##### Data extracts #####
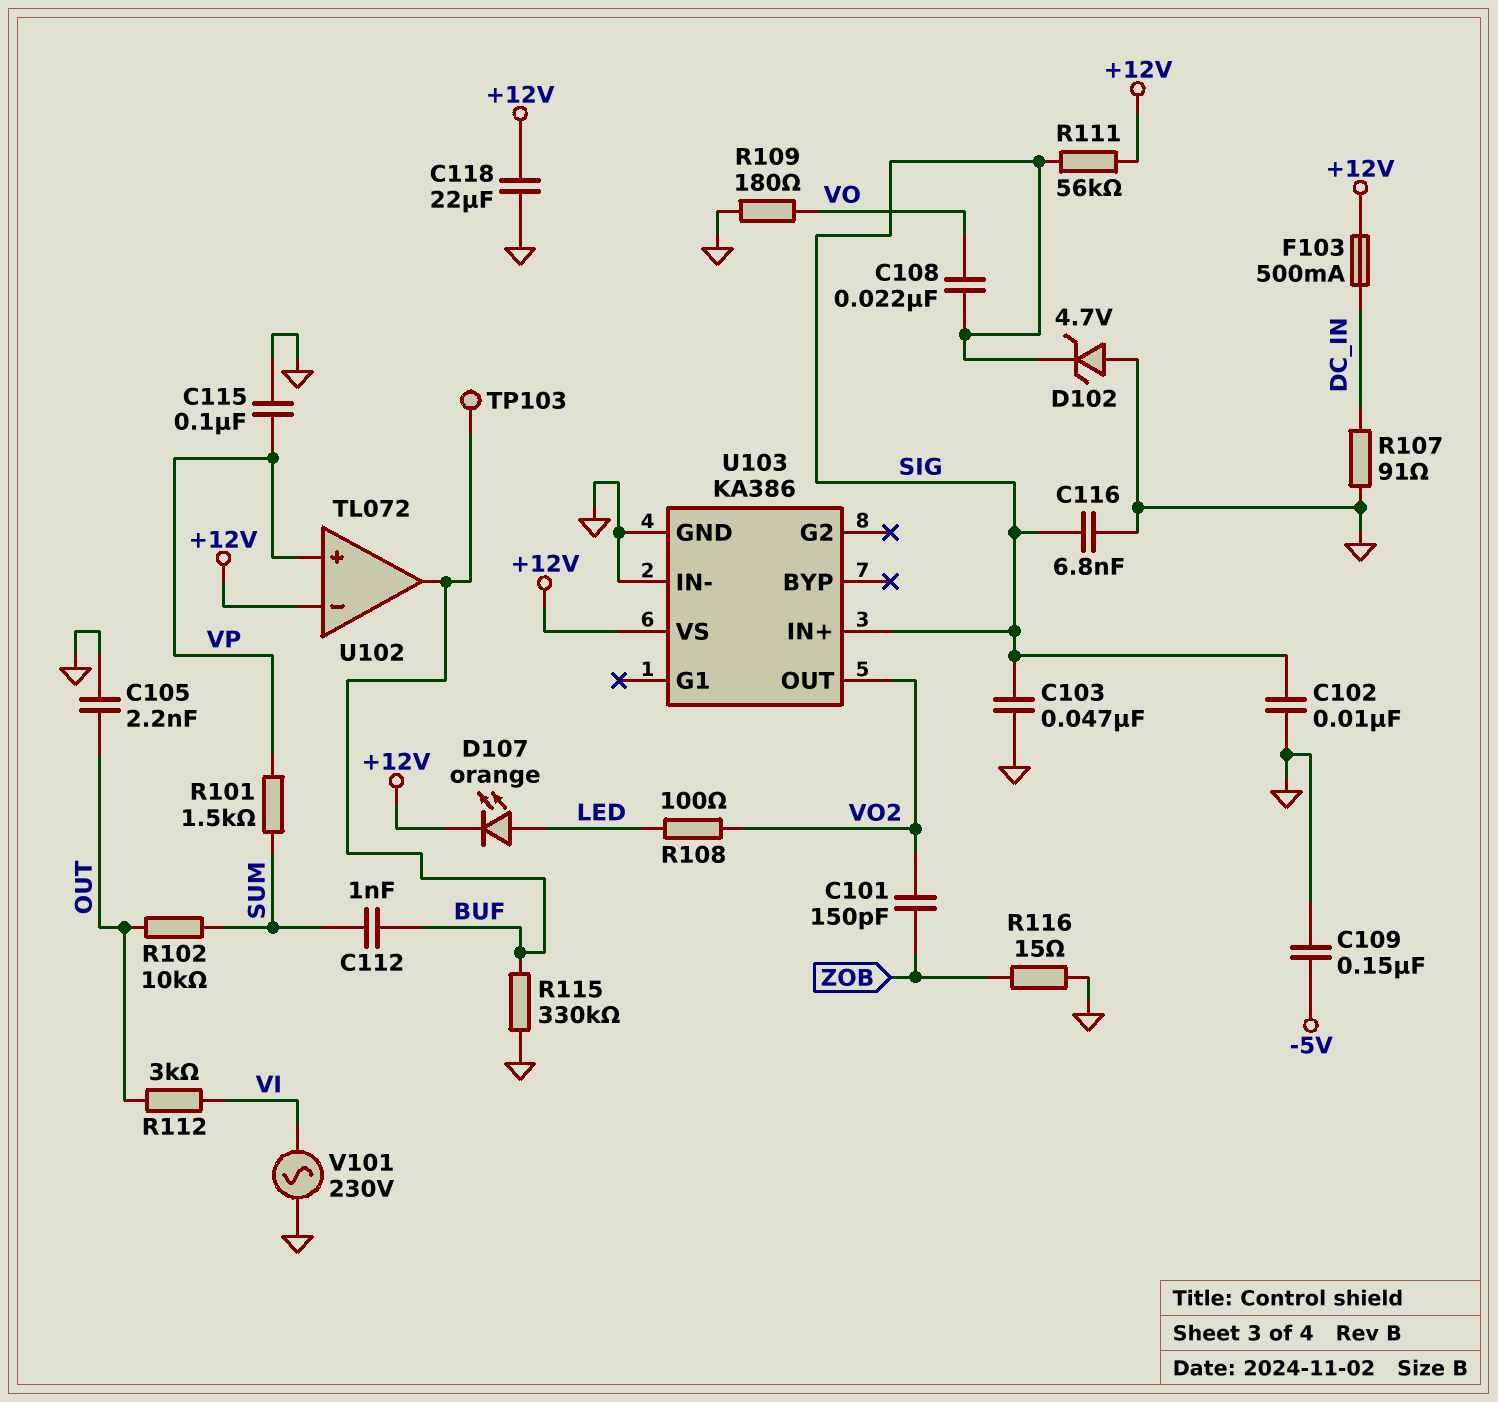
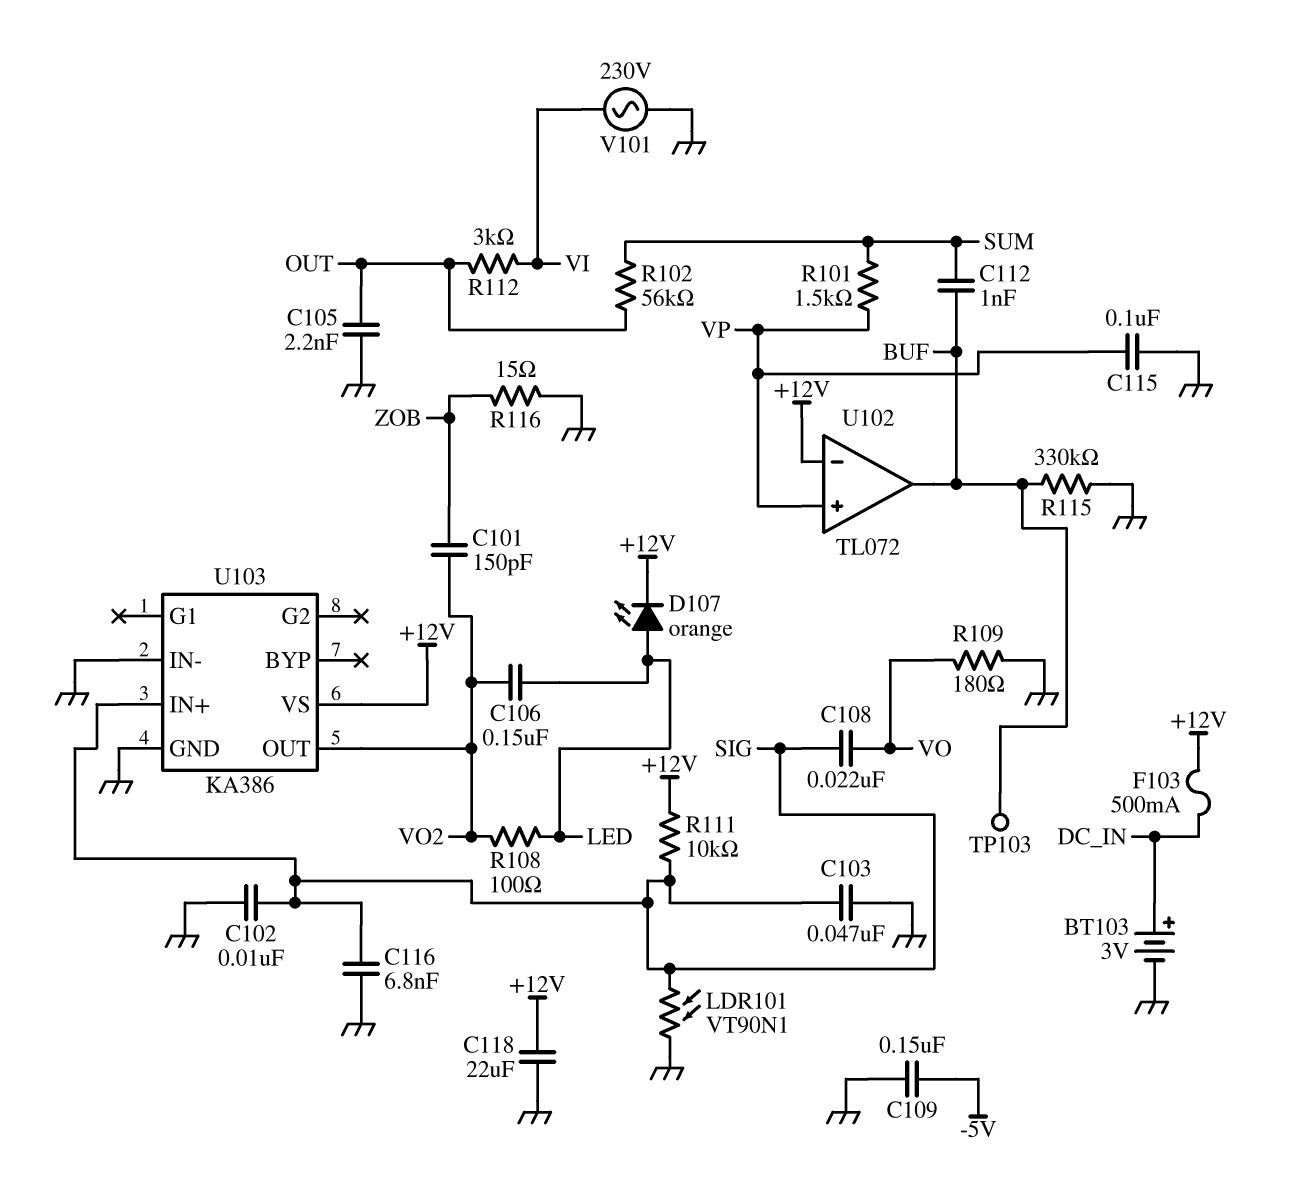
BT103: none -> 3V (plus DC_IN, minus GND)
C106: none -> 150nF (LED, VO2)
D102: zener 4.7V (A GND, K SIG) -> none
LDR101: none -> VT90N1 (GND, SIG)
R102: 10k (OUT, SUM) -> 56k (OUT, SUM)
R107: 91 (DC_IN, GND) -> none
R111: 56k (+12V, SIG) -> 10k (+12V, SIG)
#####
What you should do ▸ Output every entry verbatim. Pictures do not belong in the copy.

Written solution ▸
BT103: none -> 3V (plus DC_IN, minus GND)
C106: none -> 150nF (LED, VO2)
D102: zener 4.7V (A GND, K SIG) -> none
LDR101: none -> VT90N1 (GND, SIG)
R102: 10k (OUT, SUM) -> 56k (OUT, SUM)
R107: 91 (DC_IN, GND) -> none
R111: 56k (+12V, SIG) -> 10k (+12V, SIG)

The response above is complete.